== DATA EXTRACTS

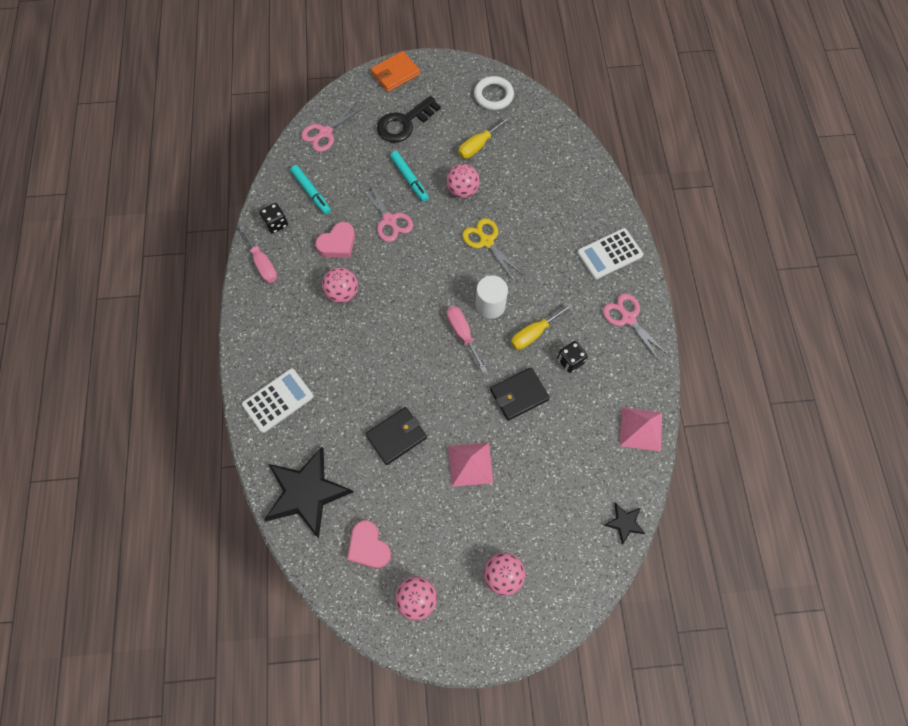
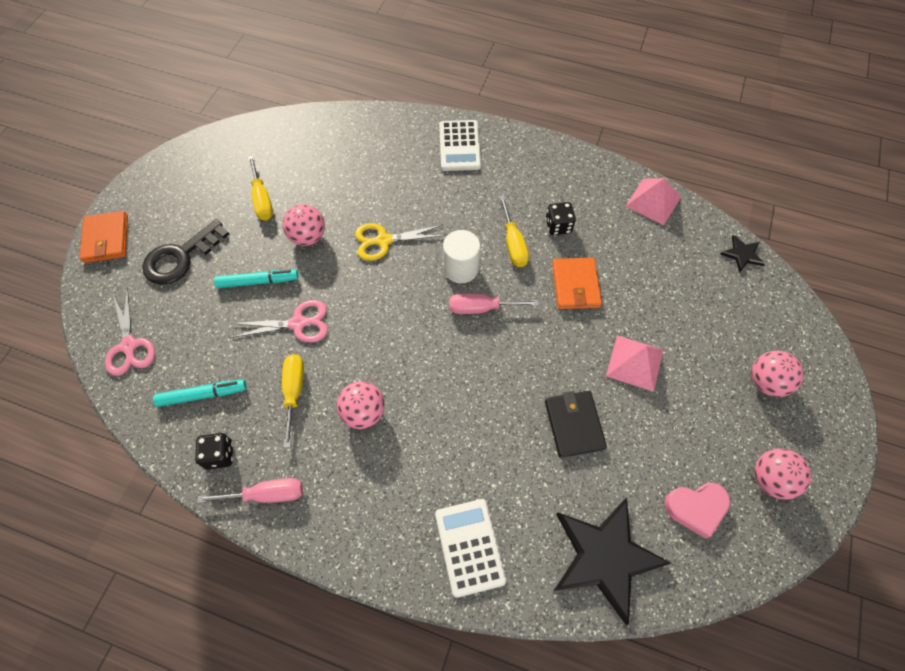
camera: 65 degrees left, 5 degrees down
(338, 244) = (294, 392): pink heart -> yellow screwdriver
(404, 123) = (180, 257): black key -> black key turned 60 degrees clockwise
(493, 95) = (210, 161): white ring -> none
(519, 395) = (575, 285): black wallet -> orange wallet
(628, 318) = (536, 162): pink scissors -> none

====

WHAT YOU HAVE TO DO: Which lines in the records contain the word "pink"? Copy each one.

ANSWER TO THIS EXERCISE:
(338, 244) = (294, 392): pink heart -> yellow screwdriver
(628, 318) = (536, 162): pink scissors -> none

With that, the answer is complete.